**INSTRUCTIONS TO FOLLOW**:
The expected output is each line from the one containing "C2: 47nF (0V, VS) -> 15nF (0V, VS)" to the last line of the data below, set down exactly, minus the pictures.

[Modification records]

+++

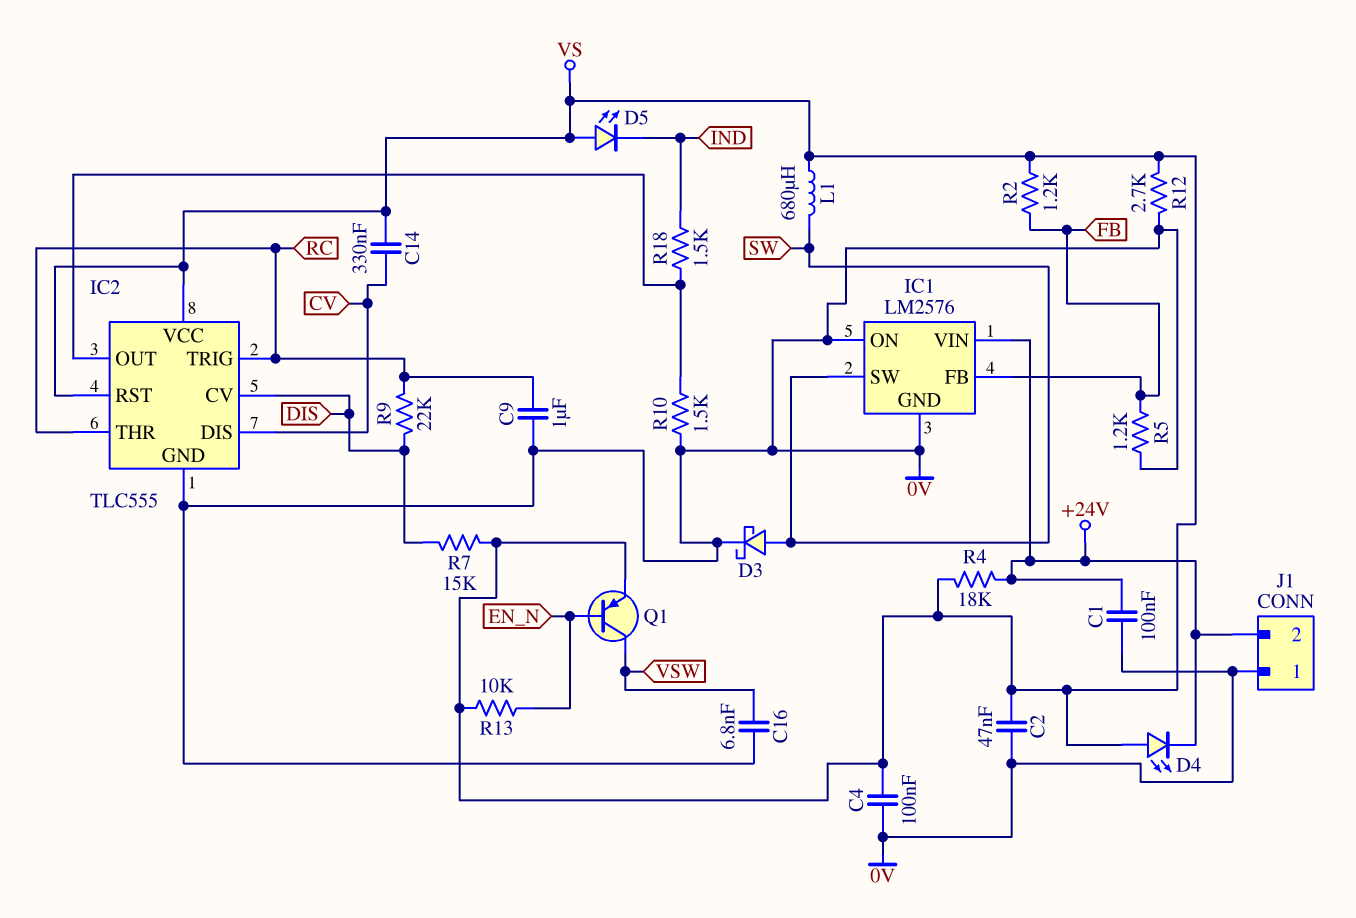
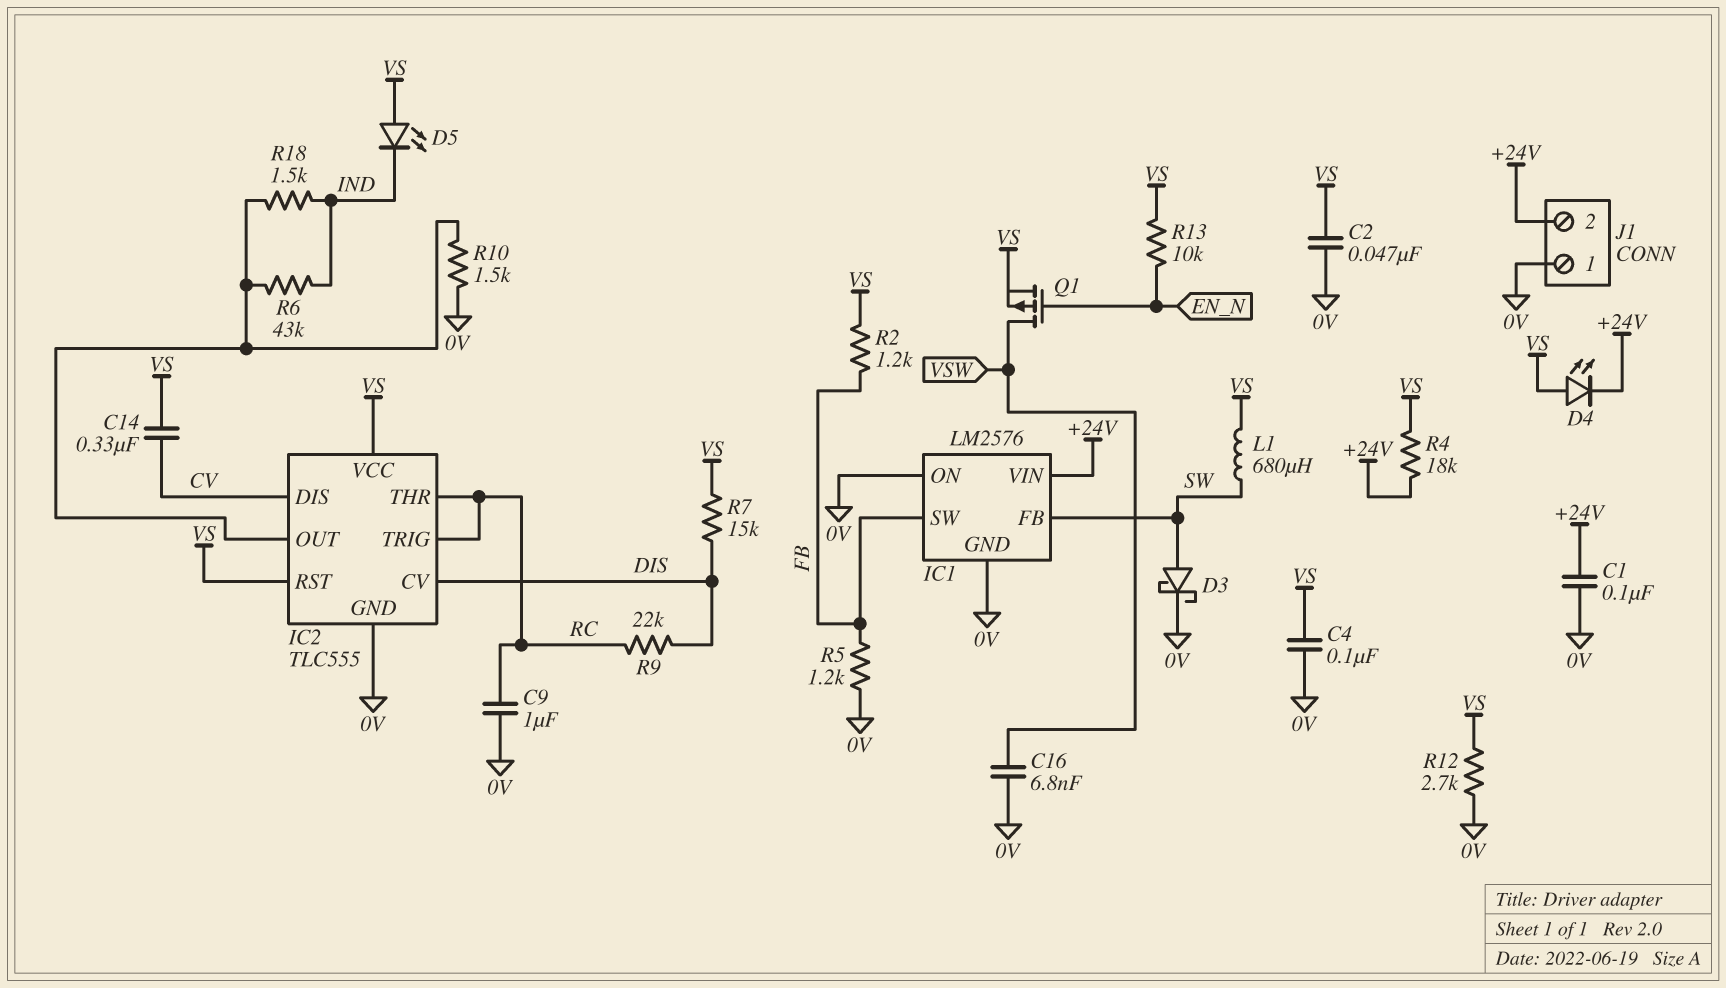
IC1 pin FB: FB -> SW
IC1 pin SW: SW -> FB
Q1: PNP (B EN_N, C VSW, E VS) -> PMOS (G EN_N, D VSW, S VS)
R6: none -> 43k (IC2/OUT, IND)

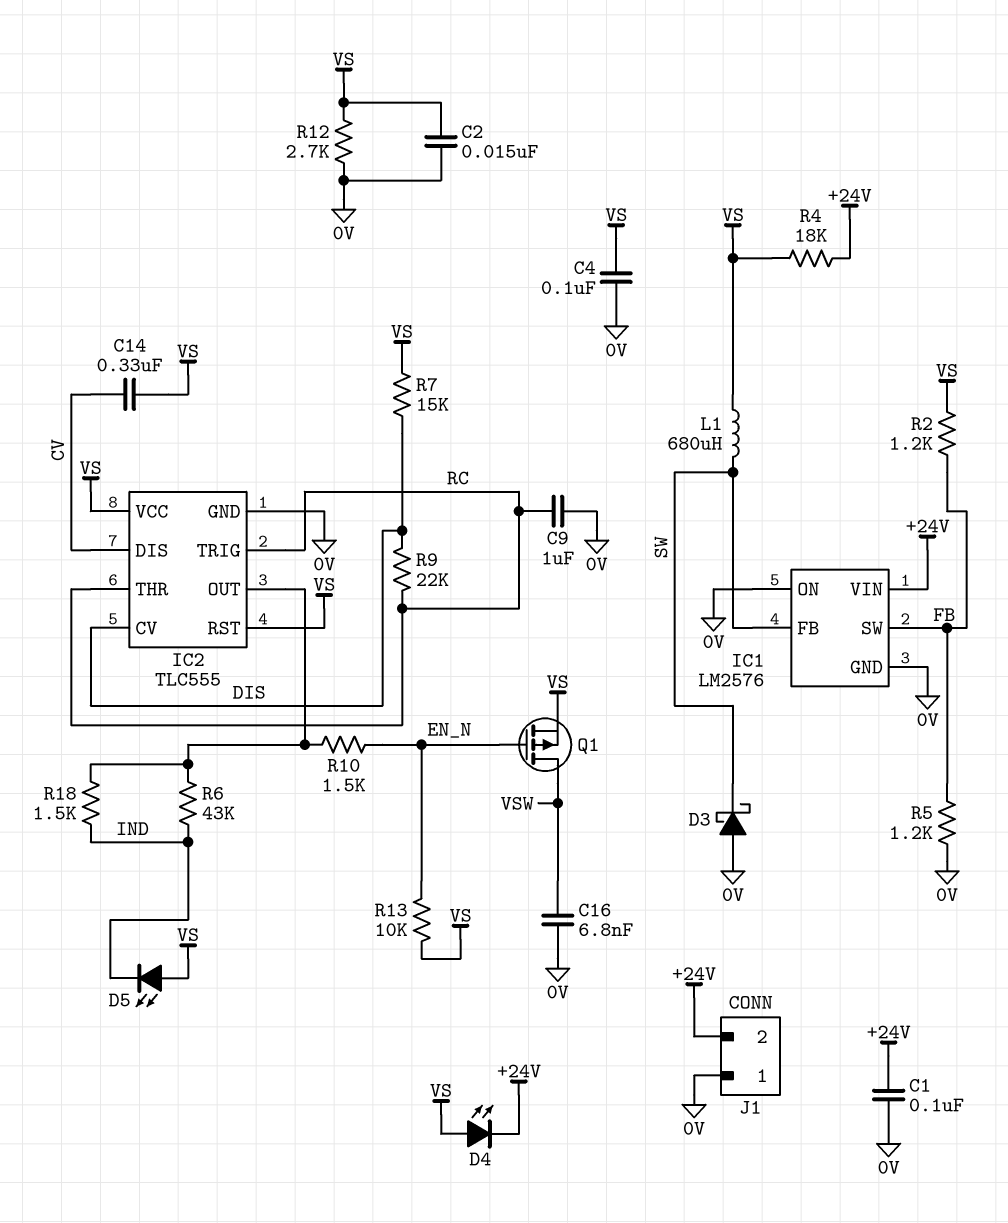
C2: 47nF (0V, VS) -> 15nF (0V, VS)
D3: schottky (A SW, K 0V) -> schottky (A 0V, K SW)
R10: 1.5k (0V, IC2/OUT) -> 1.5k (EN_N, IC2/OUT)

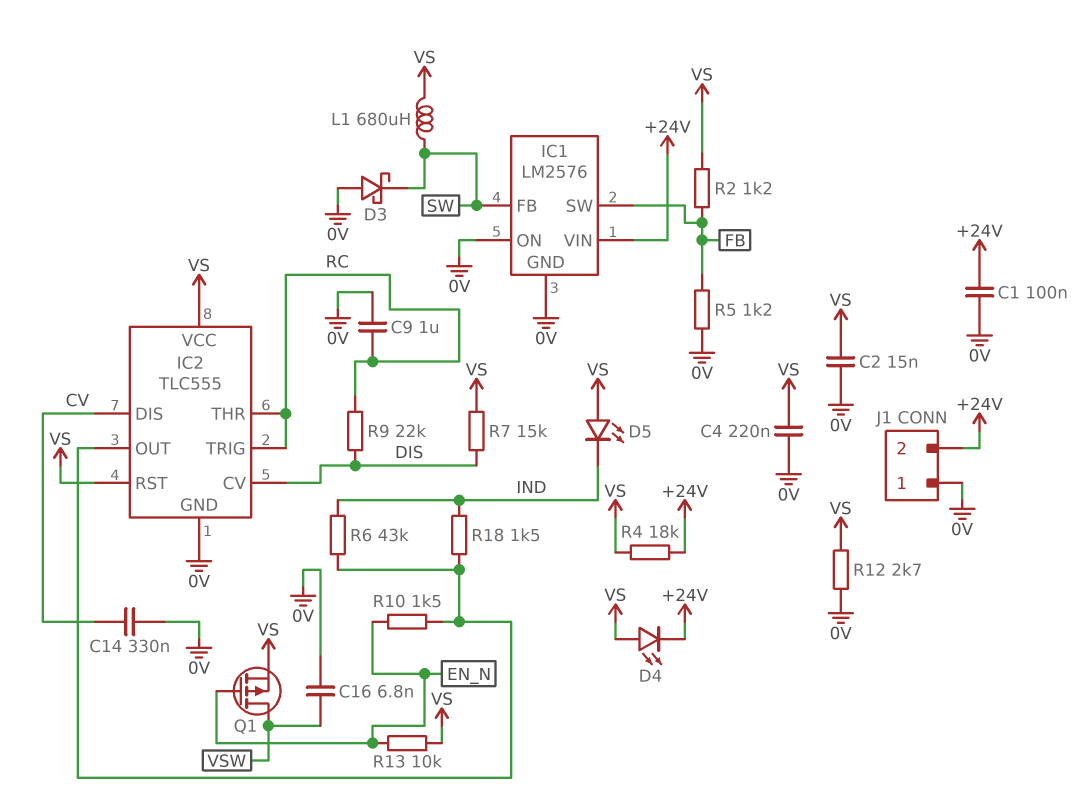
C4: 100nF (0V, VS) -> 220nF (0V, VS)
C14: 330nF (CV, VS) -> 330nF (0V, CV)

+++

**SOLUTION FOR THIS PROBLEM**:
C2: 47nF (0V, VS) -> 15nF (0V, VS)
D3: schottky (A SW, K 0V) -> schottky (A 0V, K SW)
R10: 1.5k (0V, IC2/OUT) -> 1.5k (EN_N, IC2/OUT)

C4: 100nF (0V, VS) -> 220nF (0V, VS)
C14: 330nF (CV, VS) -> 330nF (0V, CV)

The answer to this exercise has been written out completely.